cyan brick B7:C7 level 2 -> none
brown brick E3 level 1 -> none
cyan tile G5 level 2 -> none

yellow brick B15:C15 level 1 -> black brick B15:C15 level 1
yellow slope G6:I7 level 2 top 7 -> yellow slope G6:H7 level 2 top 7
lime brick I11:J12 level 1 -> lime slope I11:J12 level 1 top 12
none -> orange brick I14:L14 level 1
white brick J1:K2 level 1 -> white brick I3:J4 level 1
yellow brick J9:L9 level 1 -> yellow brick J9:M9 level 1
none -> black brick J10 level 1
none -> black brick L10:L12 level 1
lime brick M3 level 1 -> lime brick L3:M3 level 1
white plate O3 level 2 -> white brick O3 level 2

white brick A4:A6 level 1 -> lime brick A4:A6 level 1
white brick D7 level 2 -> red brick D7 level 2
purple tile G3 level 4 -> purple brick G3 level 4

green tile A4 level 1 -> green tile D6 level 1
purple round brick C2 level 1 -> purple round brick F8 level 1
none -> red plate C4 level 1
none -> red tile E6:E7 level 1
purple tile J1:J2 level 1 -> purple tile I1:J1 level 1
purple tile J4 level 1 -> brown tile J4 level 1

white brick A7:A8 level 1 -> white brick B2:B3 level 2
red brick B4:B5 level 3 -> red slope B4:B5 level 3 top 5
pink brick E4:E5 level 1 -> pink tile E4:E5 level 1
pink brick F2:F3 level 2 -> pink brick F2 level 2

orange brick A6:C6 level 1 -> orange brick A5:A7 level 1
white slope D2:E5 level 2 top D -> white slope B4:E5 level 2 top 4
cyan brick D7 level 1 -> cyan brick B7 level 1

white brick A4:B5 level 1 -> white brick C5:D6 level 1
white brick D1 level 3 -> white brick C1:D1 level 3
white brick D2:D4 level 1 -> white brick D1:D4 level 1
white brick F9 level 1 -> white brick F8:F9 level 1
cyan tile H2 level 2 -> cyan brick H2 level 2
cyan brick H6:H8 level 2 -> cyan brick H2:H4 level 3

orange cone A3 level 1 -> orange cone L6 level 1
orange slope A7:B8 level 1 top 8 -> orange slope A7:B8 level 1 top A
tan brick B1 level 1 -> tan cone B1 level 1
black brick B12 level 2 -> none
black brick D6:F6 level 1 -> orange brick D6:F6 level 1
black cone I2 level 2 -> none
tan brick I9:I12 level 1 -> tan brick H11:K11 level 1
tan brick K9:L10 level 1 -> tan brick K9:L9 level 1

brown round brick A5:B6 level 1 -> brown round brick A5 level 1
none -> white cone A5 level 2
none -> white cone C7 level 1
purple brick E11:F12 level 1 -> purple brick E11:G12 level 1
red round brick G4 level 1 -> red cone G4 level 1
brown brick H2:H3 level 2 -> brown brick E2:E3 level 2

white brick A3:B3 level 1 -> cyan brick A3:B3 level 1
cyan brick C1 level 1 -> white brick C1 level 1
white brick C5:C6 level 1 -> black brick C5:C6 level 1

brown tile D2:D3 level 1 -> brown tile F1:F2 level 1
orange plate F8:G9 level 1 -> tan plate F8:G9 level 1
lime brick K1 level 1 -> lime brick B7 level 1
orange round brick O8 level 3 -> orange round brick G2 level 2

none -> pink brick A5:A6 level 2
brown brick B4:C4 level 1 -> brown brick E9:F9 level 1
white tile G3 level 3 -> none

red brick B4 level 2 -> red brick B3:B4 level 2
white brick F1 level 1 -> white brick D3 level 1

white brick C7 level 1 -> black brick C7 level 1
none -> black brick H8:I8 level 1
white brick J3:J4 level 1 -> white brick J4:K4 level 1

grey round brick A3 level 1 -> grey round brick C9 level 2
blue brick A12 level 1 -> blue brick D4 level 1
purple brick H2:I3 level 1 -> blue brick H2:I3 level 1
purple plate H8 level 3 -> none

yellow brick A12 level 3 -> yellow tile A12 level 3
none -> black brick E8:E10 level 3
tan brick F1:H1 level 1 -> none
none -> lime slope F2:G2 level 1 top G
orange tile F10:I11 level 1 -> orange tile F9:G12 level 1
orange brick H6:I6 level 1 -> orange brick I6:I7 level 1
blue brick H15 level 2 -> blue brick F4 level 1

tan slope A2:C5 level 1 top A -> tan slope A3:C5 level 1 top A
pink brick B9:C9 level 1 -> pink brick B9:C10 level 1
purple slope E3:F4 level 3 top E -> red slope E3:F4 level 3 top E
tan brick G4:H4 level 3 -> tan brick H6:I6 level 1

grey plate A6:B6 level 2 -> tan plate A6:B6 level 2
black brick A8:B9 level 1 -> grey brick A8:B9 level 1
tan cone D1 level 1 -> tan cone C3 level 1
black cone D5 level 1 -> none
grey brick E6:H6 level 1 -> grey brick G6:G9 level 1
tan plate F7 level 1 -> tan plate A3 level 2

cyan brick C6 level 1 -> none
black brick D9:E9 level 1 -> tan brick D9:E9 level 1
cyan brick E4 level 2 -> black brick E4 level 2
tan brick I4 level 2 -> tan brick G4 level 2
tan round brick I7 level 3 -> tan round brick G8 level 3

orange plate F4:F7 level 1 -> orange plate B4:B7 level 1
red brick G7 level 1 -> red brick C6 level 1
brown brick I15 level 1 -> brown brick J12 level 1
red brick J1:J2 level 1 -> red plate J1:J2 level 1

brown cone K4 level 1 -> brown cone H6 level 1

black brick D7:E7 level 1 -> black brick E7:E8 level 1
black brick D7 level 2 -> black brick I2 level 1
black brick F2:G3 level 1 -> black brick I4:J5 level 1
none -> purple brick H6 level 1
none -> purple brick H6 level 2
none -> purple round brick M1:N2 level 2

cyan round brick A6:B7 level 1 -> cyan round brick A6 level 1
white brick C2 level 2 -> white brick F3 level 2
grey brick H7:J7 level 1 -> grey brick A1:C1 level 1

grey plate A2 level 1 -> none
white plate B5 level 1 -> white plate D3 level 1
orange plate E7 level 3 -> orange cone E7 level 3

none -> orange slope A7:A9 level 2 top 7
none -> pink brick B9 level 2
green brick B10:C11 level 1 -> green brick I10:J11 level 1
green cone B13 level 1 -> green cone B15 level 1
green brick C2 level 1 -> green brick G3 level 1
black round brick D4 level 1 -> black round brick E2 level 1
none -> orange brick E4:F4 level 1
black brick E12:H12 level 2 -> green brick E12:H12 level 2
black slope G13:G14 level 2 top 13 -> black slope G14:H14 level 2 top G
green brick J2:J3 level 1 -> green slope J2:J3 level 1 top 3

==================================================

| WHAT YOU HAVE TO DO |
Look through the entries above and quote exactly the lines from the line with "brown brick H2:H3" to the line with "orange plate F8:G9", counting both of those lines.

| EXPECTED OUTPUT |
brown brick H2:H3 level 2 -> brown brick E2:E3 level 2

white brick A3:B3 level 1 -> cyan brick A3:B3 level 1
cyan brick C1 level 1 -> white brick C1 level 1
white brick C5:C6 level 1 -> black brick C5:C6 level 1

brown tile D2:D3 level 1 -> brown tile F1:F2 level 1
orange plate F8:G9 level 1 -> tan plate F8:G9 level 1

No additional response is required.